Exercise details —
Under this line are the records; write out word for word the part that begins at the line containing "grey brick G4:H6" and ends at the line containing "none -> lime brick K11:L11 level 1", and no more.

Supplied material —
+++

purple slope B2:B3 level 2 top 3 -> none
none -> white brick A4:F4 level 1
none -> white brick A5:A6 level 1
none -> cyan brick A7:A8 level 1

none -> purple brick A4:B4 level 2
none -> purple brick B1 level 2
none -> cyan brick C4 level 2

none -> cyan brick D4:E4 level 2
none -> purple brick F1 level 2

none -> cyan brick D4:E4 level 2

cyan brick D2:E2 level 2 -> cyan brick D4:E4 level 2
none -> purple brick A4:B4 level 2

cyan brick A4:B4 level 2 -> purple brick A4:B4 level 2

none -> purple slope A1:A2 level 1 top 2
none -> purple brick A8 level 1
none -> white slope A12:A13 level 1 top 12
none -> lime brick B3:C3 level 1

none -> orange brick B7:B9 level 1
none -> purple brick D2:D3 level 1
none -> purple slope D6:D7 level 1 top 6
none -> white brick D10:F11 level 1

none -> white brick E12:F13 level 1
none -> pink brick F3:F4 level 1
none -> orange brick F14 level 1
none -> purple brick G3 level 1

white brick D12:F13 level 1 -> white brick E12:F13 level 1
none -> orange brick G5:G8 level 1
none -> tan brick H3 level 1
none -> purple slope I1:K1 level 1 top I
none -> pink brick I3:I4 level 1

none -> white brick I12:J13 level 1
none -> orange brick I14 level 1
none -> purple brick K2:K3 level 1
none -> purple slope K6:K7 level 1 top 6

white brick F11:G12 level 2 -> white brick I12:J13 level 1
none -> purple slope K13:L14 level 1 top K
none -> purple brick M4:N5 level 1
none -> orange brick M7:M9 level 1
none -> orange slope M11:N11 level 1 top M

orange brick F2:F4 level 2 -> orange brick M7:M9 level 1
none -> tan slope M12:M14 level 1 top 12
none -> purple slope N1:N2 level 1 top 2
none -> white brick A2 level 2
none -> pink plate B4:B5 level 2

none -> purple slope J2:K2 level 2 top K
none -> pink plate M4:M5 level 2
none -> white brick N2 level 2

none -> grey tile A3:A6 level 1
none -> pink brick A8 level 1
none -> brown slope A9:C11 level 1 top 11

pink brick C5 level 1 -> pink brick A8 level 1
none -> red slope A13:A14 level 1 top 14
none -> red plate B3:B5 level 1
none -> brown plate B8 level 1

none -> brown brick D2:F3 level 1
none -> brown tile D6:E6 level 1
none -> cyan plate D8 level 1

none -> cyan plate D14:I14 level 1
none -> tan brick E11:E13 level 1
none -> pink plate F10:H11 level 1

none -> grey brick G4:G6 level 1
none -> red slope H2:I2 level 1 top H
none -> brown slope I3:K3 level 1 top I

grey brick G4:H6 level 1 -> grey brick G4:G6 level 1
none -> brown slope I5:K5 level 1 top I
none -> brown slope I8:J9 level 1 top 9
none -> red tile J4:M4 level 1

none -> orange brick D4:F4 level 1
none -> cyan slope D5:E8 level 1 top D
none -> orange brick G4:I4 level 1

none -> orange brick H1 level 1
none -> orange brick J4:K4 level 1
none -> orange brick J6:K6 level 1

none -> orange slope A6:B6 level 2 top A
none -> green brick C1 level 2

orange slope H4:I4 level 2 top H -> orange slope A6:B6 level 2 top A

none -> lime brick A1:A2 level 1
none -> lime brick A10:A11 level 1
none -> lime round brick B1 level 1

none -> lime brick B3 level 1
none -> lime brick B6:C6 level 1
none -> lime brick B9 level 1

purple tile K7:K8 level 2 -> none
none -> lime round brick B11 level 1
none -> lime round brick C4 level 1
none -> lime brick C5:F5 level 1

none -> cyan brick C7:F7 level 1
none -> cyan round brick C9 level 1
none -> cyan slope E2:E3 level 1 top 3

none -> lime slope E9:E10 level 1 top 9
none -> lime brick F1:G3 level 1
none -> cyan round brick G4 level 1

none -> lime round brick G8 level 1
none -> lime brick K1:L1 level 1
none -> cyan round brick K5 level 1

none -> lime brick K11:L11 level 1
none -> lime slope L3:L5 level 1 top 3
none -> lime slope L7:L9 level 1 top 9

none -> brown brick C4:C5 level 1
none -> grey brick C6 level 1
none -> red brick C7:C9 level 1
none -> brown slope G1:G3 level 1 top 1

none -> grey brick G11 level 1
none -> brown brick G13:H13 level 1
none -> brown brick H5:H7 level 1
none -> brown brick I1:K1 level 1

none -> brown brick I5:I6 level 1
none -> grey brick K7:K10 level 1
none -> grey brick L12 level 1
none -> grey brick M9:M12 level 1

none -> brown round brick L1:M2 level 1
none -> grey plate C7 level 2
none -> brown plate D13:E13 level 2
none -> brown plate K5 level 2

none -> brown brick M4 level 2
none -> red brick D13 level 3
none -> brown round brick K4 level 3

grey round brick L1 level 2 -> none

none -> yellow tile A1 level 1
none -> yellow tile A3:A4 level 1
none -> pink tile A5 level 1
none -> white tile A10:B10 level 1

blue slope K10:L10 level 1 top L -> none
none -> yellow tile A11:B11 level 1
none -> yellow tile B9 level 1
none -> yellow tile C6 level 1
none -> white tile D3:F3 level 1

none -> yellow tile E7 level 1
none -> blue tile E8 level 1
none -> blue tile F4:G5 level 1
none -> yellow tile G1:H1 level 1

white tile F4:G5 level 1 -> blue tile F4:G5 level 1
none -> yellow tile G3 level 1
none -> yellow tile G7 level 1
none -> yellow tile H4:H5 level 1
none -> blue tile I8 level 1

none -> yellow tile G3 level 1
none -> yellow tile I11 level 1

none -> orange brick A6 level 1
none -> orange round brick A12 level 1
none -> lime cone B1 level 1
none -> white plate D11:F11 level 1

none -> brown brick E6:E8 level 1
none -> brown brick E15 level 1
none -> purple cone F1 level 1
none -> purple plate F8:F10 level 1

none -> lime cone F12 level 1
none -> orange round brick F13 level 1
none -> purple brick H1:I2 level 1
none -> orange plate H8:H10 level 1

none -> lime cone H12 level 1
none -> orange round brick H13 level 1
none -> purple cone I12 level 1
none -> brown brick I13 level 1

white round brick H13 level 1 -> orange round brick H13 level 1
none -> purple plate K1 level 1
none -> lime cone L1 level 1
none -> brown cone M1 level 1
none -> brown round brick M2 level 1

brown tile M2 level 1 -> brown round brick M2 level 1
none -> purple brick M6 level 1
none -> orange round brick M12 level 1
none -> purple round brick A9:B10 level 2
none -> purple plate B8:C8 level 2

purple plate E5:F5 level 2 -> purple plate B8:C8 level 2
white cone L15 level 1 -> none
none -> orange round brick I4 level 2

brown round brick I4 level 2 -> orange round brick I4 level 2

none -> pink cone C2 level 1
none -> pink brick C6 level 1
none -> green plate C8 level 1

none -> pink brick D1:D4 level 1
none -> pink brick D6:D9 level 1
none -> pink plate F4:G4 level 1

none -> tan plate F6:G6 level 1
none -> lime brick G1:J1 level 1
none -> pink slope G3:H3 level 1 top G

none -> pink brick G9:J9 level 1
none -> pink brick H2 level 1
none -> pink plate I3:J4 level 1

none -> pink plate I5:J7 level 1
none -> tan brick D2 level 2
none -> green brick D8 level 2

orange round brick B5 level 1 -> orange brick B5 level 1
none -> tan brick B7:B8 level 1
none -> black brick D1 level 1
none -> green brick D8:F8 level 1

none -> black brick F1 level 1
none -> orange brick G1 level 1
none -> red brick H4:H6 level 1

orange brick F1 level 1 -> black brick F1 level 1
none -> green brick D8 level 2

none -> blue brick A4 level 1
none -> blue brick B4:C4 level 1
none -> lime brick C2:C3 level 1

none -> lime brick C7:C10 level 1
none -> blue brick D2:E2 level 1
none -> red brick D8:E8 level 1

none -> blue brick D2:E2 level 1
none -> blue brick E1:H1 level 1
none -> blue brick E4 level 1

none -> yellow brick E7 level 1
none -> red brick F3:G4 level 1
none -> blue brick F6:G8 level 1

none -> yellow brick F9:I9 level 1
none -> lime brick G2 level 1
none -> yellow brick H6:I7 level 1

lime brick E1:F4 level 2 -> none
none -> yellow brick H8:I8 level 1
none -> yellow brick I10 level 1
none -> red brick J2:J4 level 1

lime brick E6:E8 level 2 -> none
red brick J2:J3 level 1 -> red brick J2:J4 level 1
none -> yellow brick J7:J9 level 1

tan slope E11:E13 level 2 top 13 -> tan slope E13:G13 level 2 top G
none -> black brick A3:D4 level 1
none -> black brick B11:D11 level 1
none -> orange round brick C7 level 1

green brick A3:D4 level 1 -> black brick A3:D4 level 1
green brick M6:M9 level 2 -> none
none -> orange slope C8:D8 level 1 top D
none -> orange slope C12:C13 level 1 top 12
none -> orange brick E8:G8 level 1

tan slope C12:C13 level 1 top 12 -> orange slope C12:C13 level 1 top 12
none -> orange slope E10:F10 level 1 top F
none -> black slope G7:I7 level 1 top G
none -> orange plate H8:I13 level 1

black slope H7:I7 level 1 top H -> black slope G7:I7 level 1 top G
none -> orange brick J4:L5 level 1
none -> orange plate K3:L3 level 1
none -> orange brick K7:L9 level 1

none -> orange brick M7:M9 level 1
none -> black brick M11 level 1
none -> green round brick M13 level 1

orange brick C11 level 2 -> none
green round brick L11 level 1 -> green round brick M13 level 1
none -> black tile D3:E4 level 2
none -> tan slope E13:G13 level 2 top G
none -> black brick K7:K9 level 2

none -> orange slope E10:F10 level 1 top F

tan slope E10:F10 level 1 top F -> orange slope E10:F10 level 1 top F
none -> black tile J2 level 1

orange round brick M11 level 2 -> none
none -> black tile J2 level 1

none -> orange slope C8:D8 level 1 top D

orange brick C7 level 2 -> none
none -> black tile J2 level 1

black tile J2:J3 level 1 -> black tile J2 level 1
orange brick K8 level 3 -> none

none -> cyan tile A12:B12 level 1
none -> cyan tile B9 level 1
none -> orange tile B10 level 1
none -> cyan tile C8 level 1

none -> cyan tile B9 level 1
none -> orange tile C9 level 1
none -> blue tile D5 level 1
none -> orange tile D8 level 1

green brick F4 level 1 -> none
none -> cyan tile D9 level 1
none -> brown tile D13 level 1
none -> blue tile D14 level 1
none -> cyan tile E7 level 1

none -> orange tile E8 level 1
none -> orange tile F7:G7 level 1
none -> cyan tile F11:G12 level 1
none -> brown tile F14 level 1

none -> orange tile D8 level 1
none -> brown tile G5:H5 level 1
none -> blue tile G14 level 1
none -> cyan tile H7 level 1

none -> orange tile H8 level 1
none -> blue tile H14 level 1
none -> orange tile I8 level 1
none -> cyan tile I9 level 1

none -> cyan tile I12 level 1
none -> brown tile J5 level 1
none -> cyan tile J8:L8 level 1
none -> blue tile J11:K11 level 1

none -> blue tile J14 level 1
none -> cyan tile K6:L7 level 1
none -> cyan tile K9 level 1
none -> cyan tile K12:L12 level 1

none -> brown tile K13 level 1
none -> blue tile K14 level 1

+++

Solution for this problem —
grey brick G4:H6 level 1 -> grey brick G4:G6 level 1
none -> brown slope I5:K5 level 1 top I
none -> brown slope I8:J9 level 1 top 9
none -> red tile J4:M4 level 1

none -> orange brick D4:F4 level 1
none -> cyan slope D5:E8 level 1 top D
none -> orange brick G4:I4 level 1

none -> orange brick H1 level 1
none -> orange brick J4:K4 level 1
none -> orange brick J6:K6 level 1

none -> orange slope A6:B6 level 2 top A
none -> green brick C1 level 2

orange slope H4:I4 level 2 top H -> orange slope A6:B6 level 2 top A

none -> lime brick A1:A2 level 1
none -> lime brick A10:A11 level 1
none -> lime round brick B1 level 1

none -> lime brick B3 level 1
none -> lime brick B6:C6 level 1
none -> lime brick B9 level 1

purple tile K7:K8 level 2 -> none
none -> lime round brick B11 level 1
none -> lime round brick C4 level 1
none -> lime brick C5:F5 level 1

none -> cyan brick C7:F7 level 1
none -> cyan round brick C9 level 1
none -> cyan slope E2:E3 level 1 top 3

none -> lime slope E9:E10 level 1 top 9
none -> lime brick F1:G3 level 1
none -> cyan round brick G4 level 1

none -> lime round brick G8 level 1
none -> lime brick K1:L1 level 1
none -> cyan round brick K5 level 1

none -> lime brick K11:L11 level 1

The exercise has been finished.